**Exercise input:**
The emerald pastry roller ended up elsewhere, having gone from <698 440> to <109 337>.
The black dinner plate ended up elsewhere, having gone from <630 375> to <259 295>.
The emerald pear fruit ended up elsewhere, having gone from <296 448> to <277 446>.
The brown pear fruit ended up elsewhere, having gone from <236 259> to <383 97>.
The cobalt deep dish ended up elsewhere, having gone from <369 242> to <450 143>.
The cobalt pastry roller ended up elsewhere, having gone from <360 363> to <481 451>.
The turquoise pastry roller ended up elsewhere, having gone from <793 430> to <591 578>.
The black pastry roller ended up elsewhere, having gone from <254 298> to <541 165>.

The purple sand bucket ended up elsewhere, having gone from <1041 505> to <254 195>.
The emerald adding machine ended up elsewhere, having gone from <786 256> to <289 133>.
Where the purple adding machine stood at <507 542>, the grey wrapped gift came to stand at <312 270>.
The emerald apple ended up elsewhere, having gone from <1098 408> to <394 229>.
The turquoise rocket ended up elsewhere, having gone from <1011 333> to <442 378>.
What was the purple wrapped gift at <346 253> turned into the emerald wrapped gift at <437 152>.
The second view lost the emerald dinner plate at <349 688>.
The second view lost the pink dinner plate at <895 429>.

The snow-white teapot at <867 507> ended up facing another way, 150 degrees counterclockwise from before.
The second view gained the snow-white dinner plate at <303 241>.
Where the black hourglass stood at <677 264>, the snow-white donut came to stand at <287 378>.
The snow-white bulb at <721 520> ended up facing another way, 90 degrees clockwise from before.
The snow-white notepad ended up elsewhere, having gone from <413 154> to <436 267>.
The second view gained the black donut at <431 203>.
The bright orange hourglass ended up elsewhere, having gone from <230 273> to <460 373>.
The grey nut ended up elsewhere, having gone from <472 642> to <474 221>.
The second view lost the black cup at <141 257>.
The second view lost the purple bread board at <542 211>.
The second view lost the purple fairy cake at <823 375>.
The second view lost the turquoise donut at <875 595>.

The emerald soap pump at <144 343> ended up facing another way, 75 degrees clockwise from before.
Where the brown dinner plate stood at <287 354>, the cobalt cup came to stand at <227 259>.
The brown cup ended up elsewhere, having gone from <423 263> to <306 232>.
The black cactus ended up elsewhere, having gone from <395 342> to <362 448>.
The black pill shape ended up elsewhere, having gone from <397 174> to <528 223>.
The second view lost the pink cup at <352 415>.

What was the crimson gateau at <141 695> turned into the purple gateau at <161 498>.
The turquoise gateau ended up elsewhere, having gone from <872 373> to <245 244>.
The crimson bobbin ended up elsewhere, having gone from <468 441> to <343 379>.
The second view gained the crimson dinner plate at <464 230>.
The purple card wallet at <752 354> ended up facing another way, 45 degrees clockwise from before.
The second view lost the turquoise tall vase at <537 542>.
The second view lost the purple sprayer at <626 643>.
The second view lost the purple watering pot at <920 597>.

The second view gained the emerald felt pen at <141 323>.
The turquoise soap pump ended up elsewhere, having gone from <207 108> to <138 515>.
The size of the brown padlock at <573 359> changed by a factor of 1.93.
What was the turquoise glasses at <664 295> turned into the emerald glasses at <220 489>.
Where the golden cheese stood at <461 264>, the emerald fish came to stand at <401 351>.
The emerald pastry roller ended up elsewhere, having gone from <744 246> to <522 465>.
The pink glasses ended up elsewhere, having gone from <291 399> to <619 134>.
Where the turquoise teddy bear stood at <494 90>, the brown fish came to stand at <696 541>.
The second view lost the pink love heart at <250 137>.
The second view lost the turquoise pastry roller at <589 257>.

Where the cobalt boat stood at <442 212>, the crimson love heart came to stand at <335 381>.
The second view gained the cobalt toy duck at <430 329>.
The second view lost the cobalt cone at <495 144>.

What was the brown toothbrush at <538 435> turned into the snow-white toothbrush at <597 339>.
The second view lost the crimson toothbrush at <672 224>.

**How to complete this task:**
From the material above, set down exactly the lines starting at the one with "The cobalt pastry" and ending at the one with "The turquoise pastry roller ended", end lines included.

**Task result:**
The cobalt pastry roller ended up elsewhere, having gone from <360 363> to <481 451>.
The turquoise pastry roller ended up elsewhere, having gone from <793 430> to <591 578>.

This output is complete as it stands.